**Action item**
Each entry should appear in the answer exactly as written.

================================

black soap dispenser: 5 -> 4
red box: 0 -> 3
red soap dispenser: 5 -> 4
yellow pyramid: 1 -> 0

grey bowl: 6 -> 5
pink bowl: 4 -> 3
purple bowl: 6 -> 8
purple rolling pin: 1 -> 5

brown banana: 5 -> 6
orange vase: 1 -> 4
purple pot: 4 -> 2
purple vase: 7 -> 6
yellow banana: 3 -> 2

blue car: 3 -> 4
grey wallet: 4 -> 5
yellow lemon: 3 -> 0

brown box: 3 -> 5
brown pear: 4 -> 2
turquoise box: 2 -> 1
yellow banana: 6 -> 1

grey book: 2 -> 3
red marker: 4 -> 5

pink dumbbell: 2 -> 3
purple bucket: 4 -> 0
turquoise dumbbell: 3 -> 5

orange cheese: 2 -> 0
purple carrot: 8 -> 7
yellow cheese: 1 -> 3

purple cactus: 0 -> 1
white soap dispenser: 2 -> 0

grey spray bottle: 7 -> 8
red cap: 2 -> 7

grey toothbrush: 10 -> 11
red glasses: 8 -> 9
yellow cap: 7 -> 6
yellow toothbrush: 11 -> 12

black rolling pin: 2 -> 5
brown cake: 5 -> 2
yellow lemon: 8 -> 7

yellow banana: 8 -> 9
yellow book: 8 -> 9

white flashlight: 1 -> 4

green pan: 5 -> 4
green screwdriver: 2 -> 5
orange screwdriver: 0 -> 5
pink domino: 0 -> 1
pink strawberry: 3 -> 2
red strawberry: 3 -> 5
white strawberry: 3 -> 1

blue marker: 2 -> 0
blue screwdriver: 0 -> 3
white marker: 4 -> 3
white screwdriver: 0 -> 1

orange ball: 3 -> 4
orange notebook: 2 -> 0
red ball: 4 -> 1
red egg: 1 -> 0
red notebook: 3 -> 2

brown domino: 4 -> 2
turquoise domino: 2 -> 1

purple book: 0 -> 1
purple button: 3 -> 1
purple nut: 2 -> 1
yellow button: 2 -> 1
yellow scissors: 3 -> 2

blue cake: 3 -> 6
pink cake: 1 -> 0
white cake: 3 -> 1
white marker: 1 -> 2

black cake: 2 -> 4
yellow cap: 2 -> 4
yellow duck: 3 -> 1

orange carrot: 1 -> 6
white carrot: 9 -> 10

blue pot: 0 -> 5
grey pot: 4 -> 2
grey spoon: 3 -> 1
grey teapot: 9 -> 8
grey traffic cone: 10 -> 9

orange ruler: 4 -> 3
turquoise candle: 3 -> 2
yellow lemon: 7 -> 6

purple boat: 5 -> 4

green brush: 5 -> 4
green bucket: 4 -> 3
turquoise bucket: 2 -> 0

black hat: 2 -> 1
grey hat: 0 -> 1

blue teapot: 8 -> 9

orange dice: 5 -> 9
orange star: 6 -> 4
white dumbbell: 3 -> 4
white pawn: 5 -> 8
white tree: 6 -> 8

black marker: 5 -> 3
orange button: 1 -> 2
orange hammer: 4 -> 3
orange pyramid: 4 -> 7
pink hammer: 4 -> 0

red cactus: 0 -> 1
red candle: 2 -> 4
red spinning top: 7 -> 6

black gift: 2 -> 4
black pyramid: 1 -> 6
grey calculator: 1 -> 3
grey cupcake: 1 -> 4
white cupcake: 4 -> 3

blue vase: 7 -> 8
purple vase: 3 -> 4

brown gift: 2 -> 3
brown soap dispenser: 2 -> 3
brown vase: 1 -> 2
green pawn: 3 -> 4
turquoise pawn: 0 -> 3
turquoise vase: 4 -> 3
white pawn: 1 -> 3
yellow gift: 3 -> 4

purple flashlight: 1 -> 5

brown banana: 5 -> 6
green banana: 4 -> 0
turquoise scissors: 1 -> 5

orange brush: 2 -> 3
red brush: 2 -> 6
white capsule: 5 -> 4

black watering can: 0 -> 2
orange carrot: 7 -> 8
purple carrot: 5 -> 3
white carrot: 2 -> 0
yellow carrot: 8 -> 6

================================

**Answer section**
black soap dispenser: 5 -> 4
red box: 0 -> 3
red soap dispenser: 5 -> 4
yellow pyramid: 1 -> 0

grey bowl: 6 -> 5
pink bowl: 4 -> 3
purple bowl: 6 -> 8
purple rolling pin: 1 -> 5

brown banana: 5 -> 6
orange vase: 1 -> 4
purple pot: 4 -> 2
purple vase: 7 -> 6
yellow banana: 3 -> 2

blue car: 3 -> 4
grey wallet: 4 -> 5
yellow lemon: 3 -> 0

brown box: 3 -> 5
brown pear: 4 -> 2
turquoise box: 2 -> 1
yellow banana: 6 -> 1

grey book: 2 -> 3
red marker: 4 -> 5

pink dumbbell: 2 -> 3
purple bucket: 4 -> 0
turquoise dumbbell: 3 -> 5

orange cheese: 2 -> 0
purple carrot: 8 -> 7
yellow cheese: 1 -> 3

purple cactus: 0 -> 1
white soap dispenser: 2 -> 0

grey spray bottle: 7 -> 8
red cap: 2 -> 7

grey toothbrush: 10 -> 11
red glasses: 8 -> 9
yellow cap: 7 -> 6
yellow toothbrush: 11 -> 12

black rolling pin: 2 -> 5
brown cake: 5 -> 2
yellow lemon: 8 -> 7

yellow banana: 8 -> 9
yellow book: 8 -> 9

white flashlight: 1 -> 4

green pan: 5 -> 4
green screwdriver: 2 -> 5
orange screwdriver: 0 -> 5
pink domino: 0 -> 1
pink strawberry: 3 -> 2
red strawberry: 3 -> 5
white strawberry: 3 -> 1

blue marker: 2 -> 0
blue screwdriver: 0 -> 3
white marker: 4 -> 3
white screwdriver: 0 -> 1

orange ball: 3 -> 4
orange notebook: 2 -> 0
red ball: 4 -> 1
red egg: 1 -> 0
red notebook: 3 -> 2

brown domino: 4 -> 2
turquoise domino: 2 -> 1

purple book: 0 -> 1
purple button: 3 -> 1
purple nut: 2 -> 1
yellow button: 2 -> 1
yellow scissors: 3 -> 2

blue cake: 3 -> 6
pink cake: 1 -> 0
white cake: 3 -> 1
white marker: 1 -> 2

black cake: 2 -> 4
yellow cap: 2 -> 4
yellow duck: 3 -> 1

orange carrot: 1 -> 6
white carrot: 9 -> 10

blue pot: 0 -> 5
grey pot: 4 -> 2
grey spoon: 3 -> 1
grey teapot: 9 -> 8
grey traffic cone: 10 -> 9

orange ruler: 4 -> 3
turquoise candle: 3 -> 2
yellow lemon: 7 -> 6

purple boat: 5 -> 4

green brush: 5 -> 4
green bucket: 4 -> 3
turquoise bucket: 2 -> 0

black hat: 2 -> 1
grey hat: 0 -> 1

blue teapot: 8 -> 9

orange dice: 5 -> 9
orange star: 6 -> 4
white dumbbell: 3 -> 4
white pawn: 5 -> 8
white tree: 6 -> 8

black marker: 5 -> 3
orange button: 1 -> 2
orange hammer: 4 -> 3
orange pyramid: 4 -> 7
pink hammer: 4 -> 0

red cactus: 0 -> 1
red candle: 2 -> 4
red spinning top: 7 -> 6

black gift: 2 -> 4
black pyramid: 1 -> 6
grey calculator: 1 -> 3
grey cupcake: 1 -> 4
white cupcake: 4 -> 3

blue vase: 7 -> 8
purple vase: 3 -> 4

brown gift: 2 -> 3
brown soap dispenser: 2 -> 3
brown vase: 1 -> 2
green pawn: 3 -> 4
turquoise pawn: 0 -> 3
turquoise vase: 4 -> 3
white pawn: 1 -> 3
yellow gift: 3 -> 4

purple flashlight: 1 -> 5

brown banana: 5 -> 6
green banana: 4 -> 0
turquoise scissors: 1 -> 5

orange brush: 2 -> 3
red brush: 2 -> 6
white capsule: 5 -> 4

black watering can: 0 -> 2
orange carrot: 7 -> 8
purple carrot: 5 -> 3
white carrot: 2 -> 0
yellow carrot: 8 -> 6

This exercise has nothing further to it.